TASK DESCRIPTION:
Write out each line of the entries below that holds the word "bottom".

*** Block opens ***

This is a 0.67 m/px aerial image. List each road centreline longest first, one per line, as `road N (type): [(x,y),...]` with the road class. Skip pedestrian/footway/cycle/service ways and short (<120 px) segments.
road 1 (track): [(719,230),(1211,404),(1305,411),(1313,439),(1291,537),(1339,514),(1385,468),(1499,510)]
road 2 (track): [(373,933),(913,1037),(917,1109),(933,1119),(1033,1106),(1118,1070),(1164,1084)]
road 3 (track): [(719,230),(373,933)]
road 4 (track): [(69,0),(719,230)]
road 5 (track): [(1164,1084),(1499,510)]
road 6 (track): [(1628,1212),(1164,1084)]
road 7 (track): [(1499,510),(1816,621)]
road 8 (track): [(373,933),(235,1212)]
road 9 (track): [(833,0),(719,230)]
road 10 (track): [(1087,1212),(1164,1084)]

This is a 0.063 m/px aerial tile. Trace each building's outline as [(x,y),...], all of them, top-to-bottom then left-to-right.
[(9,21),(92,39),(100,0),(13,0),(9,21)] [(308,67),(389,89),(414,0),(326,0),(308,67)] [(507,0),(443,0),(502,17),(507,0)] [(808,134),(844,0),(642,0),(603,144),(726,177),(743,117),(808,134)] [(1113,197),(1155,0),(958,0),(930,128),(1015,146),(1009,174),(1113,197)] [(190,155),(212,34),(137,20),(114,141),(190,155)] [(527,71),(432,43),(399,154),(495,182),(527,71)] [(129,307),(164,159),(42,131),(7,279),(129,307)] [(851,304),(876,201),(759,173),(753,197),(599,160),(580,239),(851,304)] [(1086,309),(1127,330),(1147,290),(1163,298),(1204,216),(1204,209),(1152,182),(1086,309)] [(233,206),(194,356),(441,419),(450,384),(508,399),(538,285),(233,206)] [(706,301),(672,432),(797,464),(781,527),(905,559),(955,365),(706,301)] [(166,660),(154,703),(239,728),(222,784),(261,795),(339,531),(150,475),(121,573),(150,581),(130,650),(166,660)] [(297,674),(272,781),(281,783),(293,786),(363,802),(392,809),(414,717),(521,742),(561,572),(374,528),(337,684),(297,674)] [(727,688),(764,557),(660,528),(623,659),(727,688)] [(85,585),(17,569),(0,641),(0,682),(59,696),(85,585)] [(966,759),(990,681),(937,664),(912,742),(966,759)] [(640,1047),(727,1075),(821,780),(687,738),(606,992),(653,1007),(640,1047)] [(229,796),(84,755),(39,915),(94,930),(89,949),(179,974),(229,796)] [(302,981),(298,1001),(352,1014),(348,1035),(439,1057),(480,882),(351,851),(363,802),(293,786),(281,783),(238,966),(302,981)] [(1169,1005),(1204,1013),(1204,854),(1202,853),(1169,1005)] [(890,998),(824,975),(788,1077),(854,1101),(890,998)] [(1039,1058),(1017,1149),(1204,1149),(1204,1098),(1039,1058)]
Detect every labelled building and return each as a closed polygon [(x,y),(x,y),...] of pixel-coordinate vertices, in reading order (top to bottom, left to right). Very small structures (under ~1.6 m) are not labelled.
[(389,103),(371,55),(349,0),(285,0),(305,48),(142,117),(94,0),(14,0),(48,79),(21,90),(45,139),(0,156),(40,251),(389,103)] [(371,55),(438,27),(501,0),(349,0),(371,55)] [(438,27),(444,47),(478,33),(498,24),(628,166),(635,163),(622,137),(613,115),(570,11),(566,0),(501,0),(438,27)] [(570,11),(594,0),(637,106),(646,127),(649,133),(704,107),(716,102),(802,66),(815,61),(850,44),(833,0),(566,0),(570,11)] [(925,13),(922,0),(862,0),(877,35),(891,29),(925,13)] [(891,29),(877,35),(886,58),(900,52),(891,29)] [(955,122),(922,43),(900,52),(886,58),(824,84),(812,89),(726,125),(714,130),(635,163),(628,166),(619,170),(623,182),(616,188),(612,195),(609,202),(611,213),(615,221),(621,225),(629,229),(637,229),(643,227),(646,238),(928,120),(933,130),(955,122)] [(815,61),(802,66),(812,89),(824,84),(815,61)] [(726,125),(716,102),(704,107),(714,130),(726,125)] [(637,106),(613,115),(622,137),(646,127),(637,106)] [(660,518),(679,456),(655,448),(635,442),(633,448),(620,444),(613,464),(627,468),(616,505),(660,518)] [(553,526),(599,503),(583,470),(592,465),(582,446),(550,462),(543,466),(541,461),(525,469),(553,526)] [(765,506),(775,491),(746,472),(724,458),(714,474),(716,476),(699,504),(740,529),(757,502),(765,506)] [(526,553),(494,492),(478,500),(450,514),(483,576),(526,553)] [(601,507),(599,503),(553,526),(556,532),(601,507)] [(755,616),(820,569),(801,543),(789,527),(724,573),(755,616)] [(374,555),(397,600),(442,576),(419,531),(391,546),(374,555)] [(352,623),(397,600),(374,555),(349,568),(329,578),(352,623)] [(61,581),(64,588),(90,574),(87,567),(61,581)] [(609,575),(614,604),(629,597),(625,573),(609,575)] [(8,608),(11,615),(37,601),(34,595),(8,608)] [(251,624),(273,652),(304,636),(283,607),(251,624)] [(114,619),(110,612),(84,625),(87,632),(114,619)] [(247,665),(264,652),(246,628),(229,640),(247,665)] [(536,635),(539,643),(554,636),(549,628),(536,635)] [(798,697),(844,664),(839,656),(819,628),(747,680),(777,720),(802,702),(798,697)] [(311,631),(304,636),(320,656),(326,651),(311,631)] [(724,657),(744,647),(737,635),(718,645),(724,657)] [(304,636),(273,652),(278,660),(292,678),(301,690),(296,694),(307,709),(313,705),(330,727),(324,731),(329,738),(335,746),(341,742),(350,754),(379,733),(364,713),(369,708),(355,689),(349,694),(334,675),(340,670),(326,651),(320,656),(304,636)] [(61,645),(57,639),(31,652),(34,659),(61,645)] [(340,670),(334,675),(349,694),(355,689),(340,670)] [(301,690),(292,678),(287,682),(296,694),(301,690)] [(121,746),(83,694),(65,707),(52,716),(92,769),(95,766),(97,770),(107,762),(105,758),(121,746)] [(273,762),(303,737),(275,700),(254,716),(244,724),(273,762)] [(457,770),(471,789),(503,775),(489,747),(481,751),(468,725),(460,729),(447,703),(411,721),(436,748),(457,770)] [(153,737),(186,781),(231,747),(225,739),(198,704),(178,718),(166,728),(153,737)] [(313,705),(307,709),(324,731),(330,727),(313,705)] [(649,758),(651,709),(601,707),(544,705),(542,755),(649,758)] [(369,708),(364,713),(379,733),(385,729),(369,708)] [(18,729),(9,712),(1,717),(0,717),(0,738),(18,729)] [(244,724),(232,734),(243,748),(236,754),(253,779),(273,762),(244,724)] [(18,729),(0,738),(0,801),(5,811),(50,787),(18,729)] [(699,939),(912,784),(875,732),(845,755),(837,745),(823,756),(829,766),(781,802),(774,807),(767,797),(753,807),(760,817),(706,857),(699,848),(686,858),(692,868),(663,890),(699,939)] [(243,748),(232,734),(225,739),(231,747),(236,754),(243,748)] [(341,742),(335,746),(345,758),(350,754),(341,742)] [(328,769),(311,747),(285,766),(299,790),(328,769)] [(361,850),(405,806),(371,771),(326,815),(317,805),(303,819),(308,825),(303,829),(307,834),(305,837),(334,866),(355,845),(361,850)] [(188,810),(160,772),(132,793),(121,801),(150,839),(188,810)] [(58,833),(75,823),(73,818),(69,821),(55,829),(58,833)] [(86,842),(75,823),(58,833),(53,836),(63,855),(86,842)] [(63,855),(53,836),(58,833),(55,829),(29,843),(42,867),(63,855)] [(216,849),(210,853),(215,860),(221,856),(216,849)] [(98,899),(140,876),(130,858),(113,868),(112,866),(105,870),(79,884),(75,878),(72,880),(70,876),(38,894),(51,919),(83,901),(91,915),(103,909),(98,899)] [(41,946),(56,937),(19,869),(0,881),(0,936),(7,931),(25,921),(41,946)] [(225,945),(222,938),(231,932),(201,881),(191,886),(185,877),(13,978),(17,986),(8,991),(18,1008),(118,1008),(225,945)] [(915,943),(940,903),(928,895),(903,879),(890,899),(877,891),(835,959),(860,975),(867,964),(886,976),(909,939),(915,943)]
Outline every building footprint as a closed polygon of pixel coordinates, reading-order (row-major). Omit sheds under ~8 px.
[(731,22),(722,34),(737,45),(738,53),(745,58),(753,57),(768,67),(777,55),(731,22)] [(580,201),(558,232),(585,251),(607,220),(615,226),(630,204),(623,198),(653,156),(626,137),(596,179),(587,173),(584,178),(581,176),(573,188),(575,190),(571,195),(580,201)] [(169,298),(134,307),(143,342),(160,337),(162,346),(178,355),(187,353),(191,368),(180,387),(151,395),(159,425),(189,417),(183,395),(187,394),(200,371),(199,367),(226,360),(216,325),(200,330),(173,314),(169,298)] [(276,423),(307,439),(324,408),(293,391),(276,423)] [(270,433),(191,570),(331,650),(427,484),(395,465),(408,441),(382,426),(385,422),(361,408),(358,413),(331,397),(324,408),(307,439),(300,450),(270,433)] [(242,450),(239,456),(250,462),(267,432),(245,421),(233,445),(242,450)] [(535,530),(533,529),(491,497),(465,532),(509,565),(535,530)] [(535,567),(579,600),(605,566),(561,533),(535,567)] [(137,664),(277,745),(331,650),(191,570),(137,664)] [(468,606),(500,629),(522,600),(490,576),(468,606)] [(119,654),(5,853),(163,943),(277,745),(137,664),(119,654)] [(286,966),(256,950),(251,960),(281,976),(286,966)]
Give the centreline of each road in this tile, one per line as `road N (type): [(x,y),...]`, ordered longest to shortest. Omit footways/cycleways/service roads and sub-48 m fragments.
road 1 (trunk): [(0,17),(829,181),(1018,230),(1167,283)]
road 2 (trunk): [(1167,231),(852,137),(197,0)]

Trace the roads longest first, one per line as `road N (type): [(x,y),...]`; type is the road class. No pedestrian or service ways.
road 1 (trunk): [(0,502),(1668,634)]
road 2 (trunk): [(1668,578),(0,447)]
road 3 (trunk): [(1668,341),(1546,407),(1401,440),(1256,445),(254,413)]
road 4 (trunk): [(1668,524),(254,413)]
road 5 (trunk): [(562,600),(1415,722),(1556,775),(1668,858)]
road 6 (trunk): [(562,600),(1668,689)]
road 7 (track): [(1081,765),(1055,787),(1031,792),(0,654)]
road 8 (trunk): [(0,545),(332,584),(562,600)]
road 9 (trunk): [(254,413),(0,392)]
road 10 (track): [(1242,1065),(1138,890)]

*** Block closes ***

REPLY:
This is a 0.063 m/px aerial tile. Trace each building's outline as [(x,y),...], all of them, top-to-bottom then left-to-right.
Detect every labelled building and return each as a closed polygon [(x,y),(x,y),...] of pixel-coordinate vertices, in reading order (top to bottom, left to right). Very small structures (under ~1.6 m) are not labelled.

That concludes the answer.